--- EXTRACTED DATA Enclosed Below ---

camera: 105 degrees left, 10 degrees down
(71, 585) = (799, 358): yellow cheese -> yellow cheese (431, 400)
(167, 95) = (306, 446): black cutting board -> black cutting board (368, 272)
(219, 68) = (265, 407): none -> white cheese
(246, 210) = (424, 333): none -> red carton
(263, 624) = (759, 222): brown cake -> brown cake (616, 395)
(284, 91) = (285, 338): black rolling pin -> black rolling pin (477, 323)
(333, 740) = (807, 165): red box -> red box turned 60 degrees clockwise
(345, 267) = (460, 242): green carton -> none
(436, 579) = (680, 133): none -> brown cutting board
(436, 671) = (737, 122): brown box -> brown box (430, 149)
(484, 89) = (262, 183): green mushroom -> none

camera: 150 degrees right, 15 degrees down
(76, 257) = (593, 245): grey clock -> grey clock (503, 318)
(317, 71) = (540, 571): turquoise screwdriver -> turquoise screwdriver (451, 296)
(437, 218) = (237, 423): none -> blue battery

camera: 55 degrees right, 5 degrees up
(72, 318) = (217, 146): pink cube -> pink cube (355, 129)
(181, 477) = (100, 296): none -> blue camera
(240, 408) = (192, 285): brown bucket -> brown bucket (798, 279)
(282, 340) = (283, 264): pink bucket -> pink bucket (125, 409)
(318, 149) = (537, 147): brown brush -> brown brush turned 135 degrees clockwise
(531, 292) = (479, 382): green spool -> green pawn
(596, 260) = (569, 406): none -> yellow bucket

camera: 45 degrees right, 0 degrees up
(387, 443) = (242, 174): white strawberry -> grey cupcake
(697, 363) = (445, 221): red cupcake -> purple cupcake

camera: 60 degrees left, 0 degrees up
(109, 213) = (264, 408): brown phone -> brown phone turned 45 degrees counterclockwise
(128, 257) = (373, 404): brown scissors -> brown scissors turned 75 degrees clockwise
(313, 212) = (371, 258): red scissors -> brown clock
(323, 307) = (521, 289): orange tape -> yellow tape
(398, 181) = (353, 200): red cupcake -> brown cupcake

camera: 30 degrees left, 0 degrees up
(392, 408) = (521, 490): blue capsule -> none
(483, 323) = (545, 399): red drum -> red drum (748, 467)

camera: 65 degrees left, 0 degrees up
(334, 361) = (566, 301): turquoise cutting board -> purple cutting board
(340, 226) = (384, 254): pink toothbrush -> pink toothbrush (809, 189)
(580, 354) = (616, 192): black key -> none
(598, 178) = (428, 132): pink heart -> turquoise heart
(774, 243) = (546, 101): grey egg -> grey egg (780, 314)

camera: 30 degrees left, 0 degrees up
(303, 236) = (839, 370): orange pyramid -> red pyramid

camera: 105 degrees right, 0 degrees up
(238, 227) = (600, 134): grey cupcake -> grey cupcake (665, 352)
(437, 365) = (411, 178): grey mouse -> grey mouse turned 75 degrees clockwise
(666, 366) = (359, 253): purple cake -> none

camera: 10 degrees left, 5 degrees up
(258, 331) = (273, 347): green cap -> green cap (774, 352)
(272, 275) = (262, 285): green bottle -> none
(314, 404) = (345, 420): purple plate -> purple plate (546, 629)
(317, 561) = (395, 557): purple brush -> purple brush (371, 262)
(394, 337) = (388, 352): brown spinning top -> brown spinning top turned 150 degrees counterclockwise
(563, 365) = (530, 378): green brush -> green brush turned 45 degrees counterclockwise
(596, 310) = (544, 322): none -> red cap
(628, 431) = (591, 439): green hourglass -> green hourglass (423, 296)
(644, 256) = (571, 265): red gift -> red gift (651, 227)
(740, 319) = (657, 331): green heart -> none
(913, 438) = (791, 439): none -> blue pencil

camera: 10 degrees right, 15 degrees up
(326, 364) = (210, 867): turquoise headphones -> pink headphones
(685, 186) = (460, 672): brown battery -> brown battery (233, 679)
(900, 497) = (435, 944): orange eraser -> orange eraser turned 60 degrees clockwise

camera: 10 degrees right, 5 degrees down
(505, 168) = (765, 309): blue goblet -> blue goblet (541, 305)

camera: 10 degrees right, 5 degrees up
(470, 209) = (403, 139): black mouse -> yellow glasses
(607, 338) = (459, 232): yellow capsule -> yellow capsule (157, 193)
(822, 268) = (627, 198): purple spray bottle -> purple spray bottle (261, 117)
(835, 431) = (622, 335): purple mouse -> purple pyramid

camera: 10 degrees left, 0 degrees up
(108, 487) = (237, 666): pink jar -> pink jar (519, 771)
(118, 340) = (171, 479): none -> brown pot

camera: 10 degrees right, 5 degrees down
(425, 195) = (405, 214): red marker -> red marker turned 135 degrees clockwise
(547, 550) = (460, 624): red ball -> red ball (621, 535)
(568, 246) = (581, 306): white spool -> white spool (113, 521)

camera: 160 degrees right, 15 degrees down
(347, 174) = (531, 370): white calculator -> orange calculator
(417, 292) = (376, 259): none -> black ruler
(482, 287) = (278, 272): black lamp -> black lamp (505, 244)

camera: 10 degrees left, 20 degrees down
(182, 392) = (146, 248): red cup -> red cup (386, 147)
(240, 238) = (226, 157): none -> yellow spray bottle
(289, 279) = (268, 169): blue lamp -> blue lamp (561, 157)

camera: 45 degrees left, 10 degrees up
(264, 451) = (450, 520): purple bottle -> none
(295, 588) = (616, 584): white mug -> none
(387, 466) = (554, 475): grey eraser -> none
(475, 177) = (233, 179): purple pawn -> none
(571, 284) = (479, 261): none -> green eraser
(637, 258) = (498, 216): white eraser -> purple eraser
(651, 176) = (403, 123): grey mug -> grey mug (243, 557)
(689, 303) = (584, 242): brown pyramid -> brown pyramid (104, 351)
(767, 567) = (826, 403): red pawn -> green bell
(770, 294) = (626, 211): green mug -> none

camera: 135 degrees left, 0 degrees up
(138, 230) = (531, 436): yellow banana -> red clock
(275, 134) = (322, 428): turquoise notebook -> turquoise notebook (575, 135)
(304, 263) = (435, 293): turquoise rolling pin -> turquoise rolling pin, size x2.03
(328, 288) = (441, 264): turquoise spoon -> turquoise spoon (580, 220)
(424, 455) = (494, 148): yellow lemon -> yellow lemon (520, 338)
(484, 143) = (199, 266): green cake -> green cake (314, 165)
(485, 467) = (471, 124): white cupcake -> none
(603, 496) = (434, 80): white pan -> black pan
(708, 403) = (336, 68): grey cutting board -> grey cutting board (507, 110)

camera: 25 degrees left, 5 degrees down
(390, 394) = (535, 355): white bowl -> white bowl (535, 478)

--- End of Enclosed EXTRACTED DATA ---

◆ WORK INSTRUCTION: Could you repeat exactly the lines above from the line with "(387, 466) = (554, 475): grey eraser -> none" up to and including the line with "(275, 134) = (322, 428): turquoise", and only those?

◆ EXERCISE ANSWER:
(387, 466) = (554, 475): grey eraser -> none
(475, 177) = (233, 179): purple pawn -> none
(571, 284) = (479, 261): none -> green eraser
(637, 258) = (498, 216): white eraser -> purple eraser
(651, 176) = (403, 123): grey mug -> grey mug (243, 557)
(689, 303) = (584, 242): brown pyramid -> brown pyramid (104, 351)
(767, 567) = (826, 403): red pawn -> green bell
(770, 294) = (626, 211): green mug -> none

camera: 135 degrees left, 0 degrees up
(138, 230) = (531, 436): yellow banana -> red clock
(275, 134) = (322, 428): turquoise notebook -> turquoise notebook (575, 135)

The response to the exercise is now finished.